[MATERIAL PROVIDED Boundary: Start]

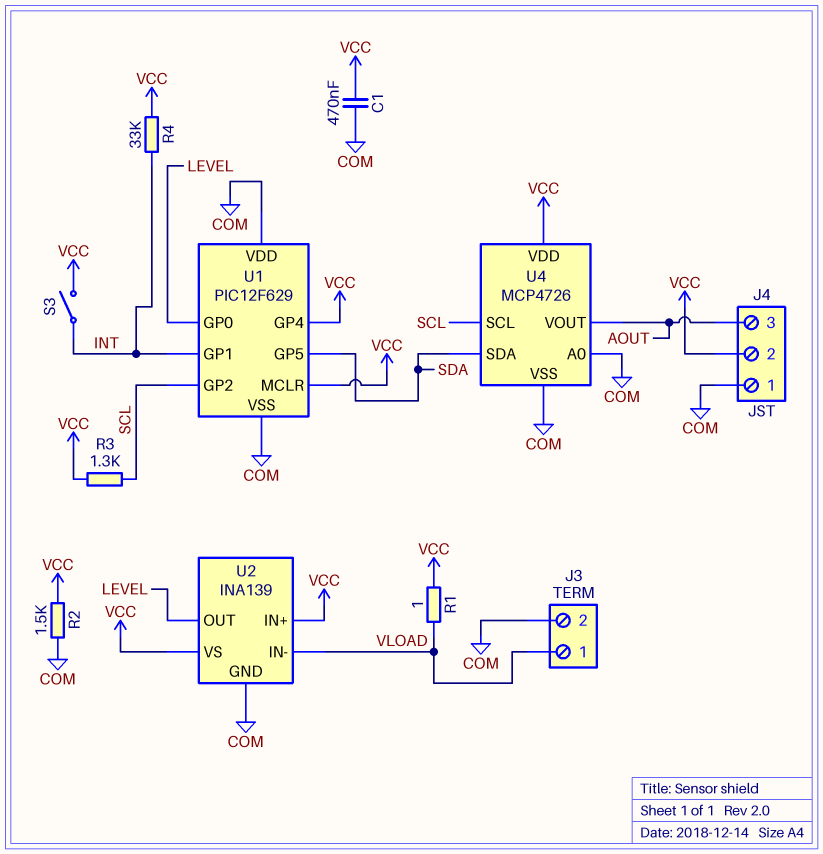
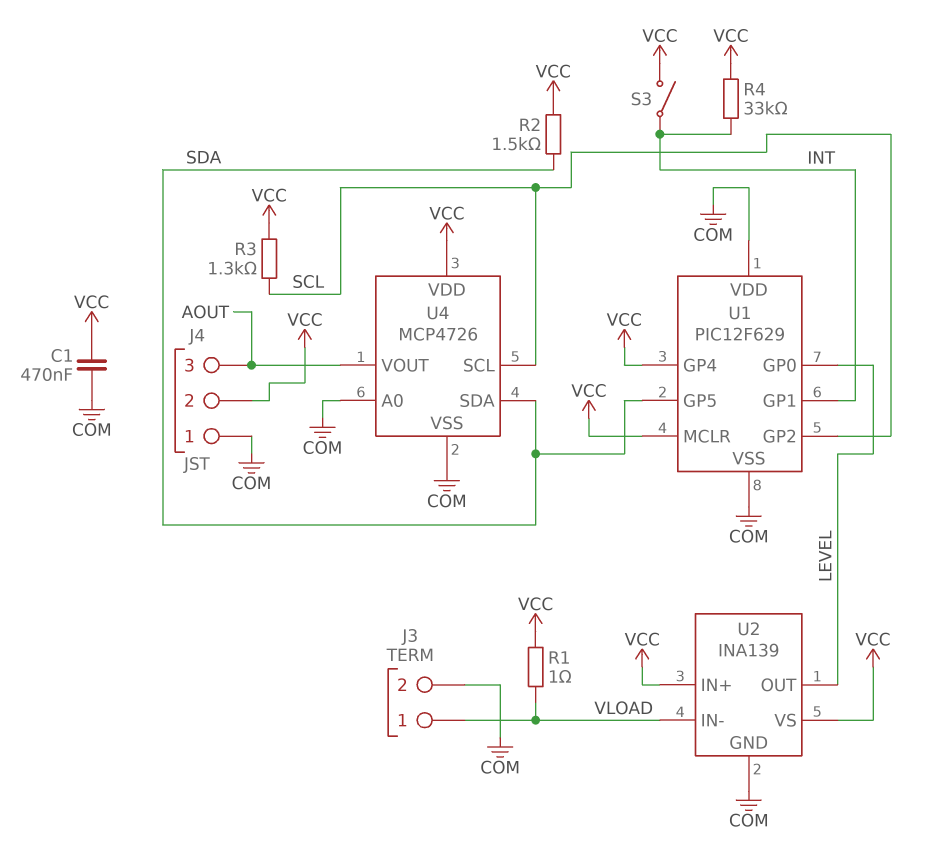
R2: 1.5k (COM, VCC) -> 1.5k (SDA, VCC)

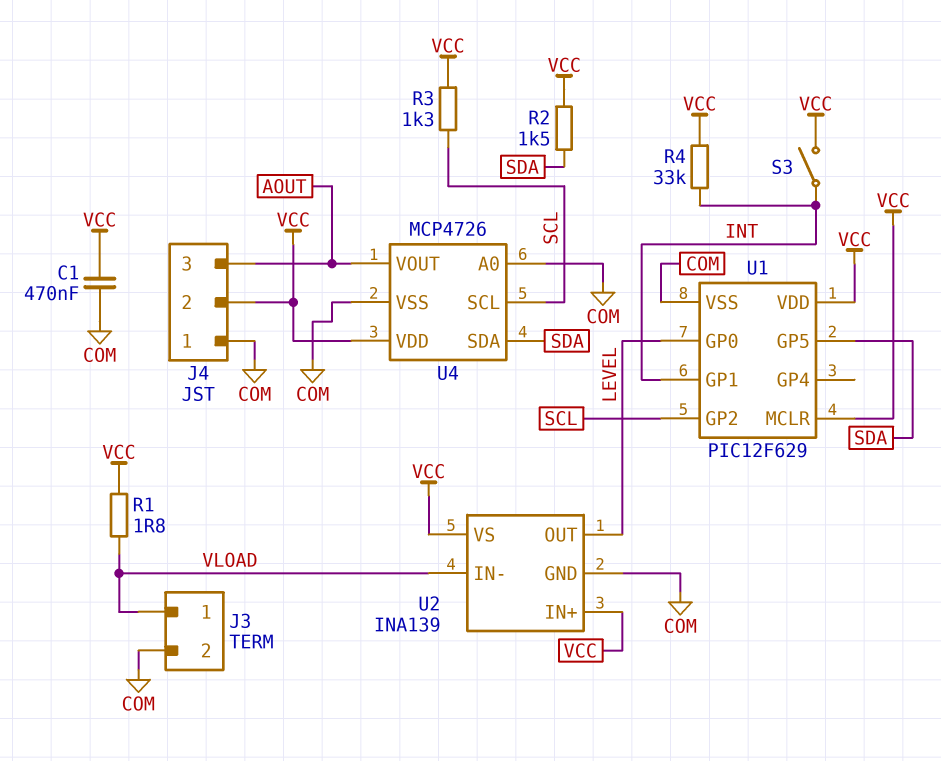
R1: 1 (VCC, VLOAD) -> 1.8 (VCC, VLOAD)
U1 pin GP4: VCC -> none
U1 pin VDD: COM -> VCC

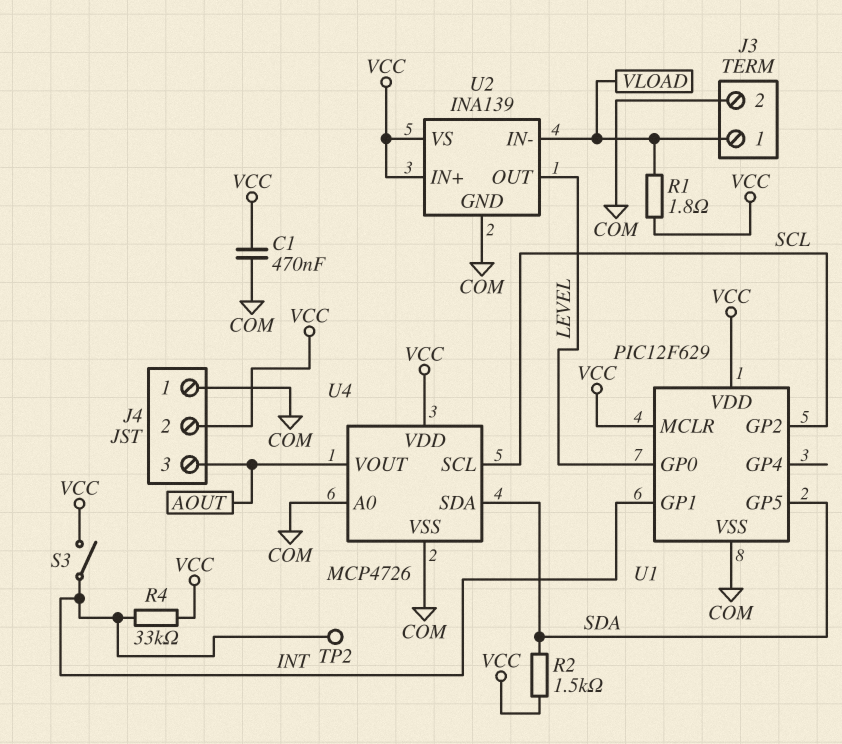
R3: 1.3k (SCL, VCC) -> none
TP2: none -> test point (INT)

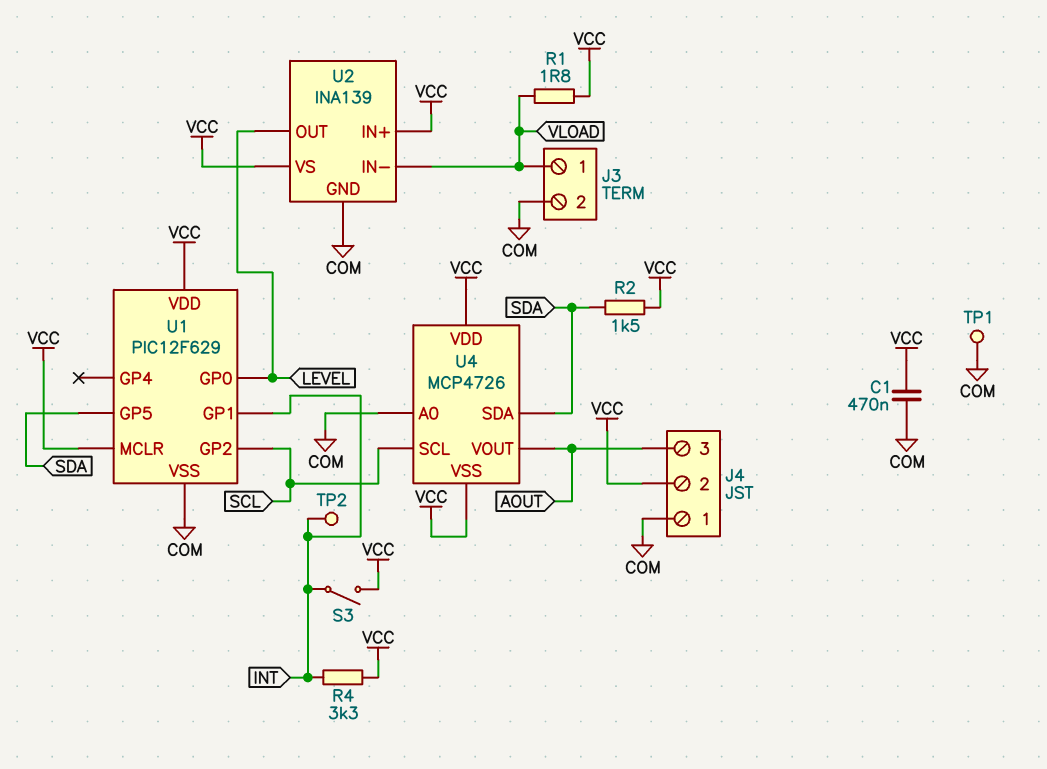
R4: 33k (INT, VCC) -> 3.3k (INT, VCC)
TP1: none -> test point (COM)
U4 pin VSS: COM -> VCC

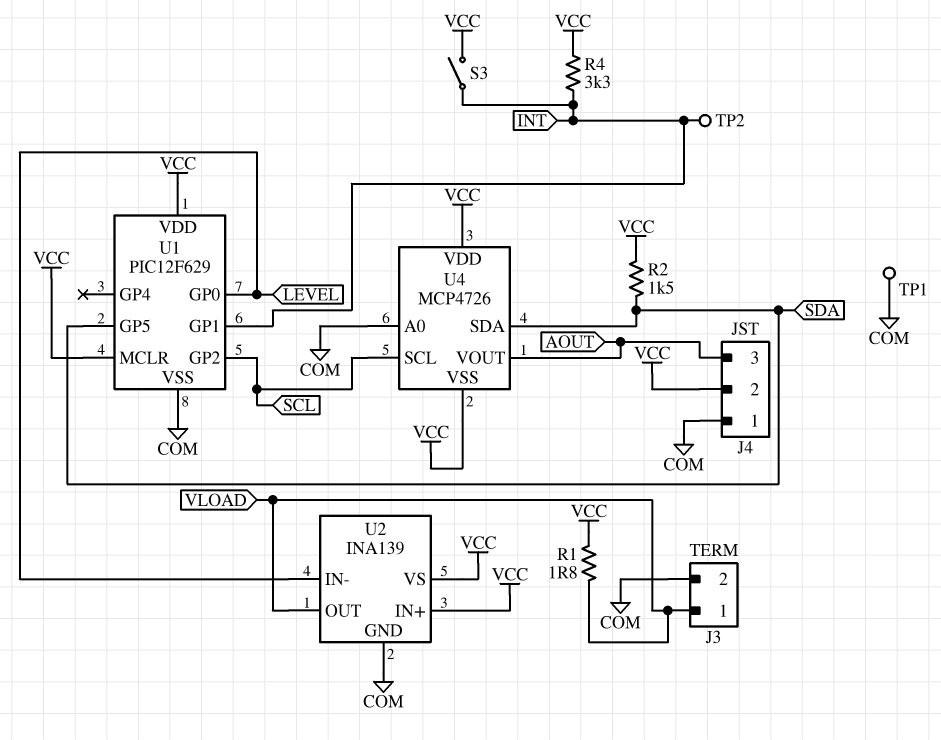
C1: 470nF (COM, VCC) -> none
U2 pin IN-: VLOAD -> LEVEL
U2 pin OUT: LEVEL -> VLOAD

[MATERIAL PROVIDED Boundary: End]

*PROBLEM DESCRIPTION*. From the first line to the last, retype the entries above exactly, minus the pictures.

*ANSWER TO THIS EXERCISE*.
R2: 1.5k (COM, VCC) -> 1.5k (SDA, VCC)

R1: 1 (VCC, VLOAD) -> 1.8 (VCC, VLOAD)
U1 pin GP4: VCC -> none
U1 pin VDD: COM -> VCC

R3: 1.3k (SCL, VCC) -> none
TP2: none -> test point (INT)

R4: 33k (INT, VCC) -> 3.3k (INT, VCC)
TP1: none -> test point (COM)
U4 pin VSS: COM -> VCC

C1: 470nF (COM, VCC) -> none
U2 pin IN-: VLOAD -> LEVEL
U2 pin OUT: LEVEL -> VLOAD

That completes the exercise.